INSTRUCTIONS TO FOLLOW
Recast the part of the listing that opens with the line containing "Answer: (C)" and closes at the end of the listing as a Markdown table with the columns Row and Line. Number each line, and leave out the blank lines.

RECORDS

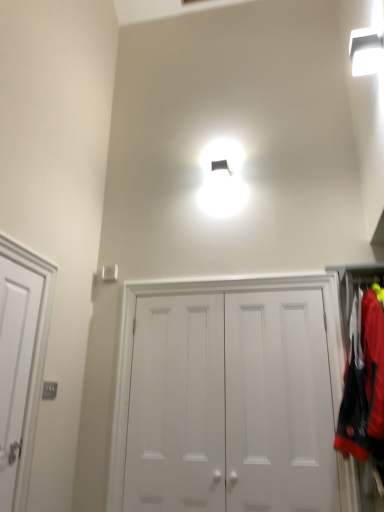
Question: Considering the positions of red fabric laundry at right and white matte door at center, placed as the first door when sorted from right to left, in the image, is red fabric laundry at right taller or shorter than white matte door at center, placed as the first door when sorted from right to left,?

Choices:
 (A) tall
 (B) short

Answer: (B)

Question: Is point (360, 429) closer or farther from the camera than point (139, 354)?

Choices:
 (A) closer
 (B) farther

Answer: (A)

Question: Based on their relative distances, which object is farther from the red fabric laundry at right?

Choices:
 (A) white matte door at center, the 2th door from the left
 (B) white matte door at center, placed as the first door when sorted from right to left
 (C) white matte door at left, which is the first door from left to right

Answer: (C)

Question: Estimate the real-world distances between objects in this image. Which object is farther from the white matte door at center, which ranks as the 3th door in left-to-right order?

Choices:
 (A) white matte door at center, the 2th door from the left
 (B) white matte door at left, which is the first door from left to right
 (C) red fabric laundry at right

Answer: (B)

ANSWER TO THIS EXERCISE
| Row | Line |
|---|---|
| 1 | Answer: (C) |
| 2 | Question: Estimate the real-world distances between objects in this image. Which object is farther from the white matte door at center, which ranks as the 3th door in left-to-right order? |
| 3 | Choices: |
| 4 |  (A) white matte door at center, the 2th door from the left |
| 5 |  (B) white matte door at left, which is the first door from left to right |
| 6 |  (C) red fabric laundry at right |
| 7 | Answer: (B) |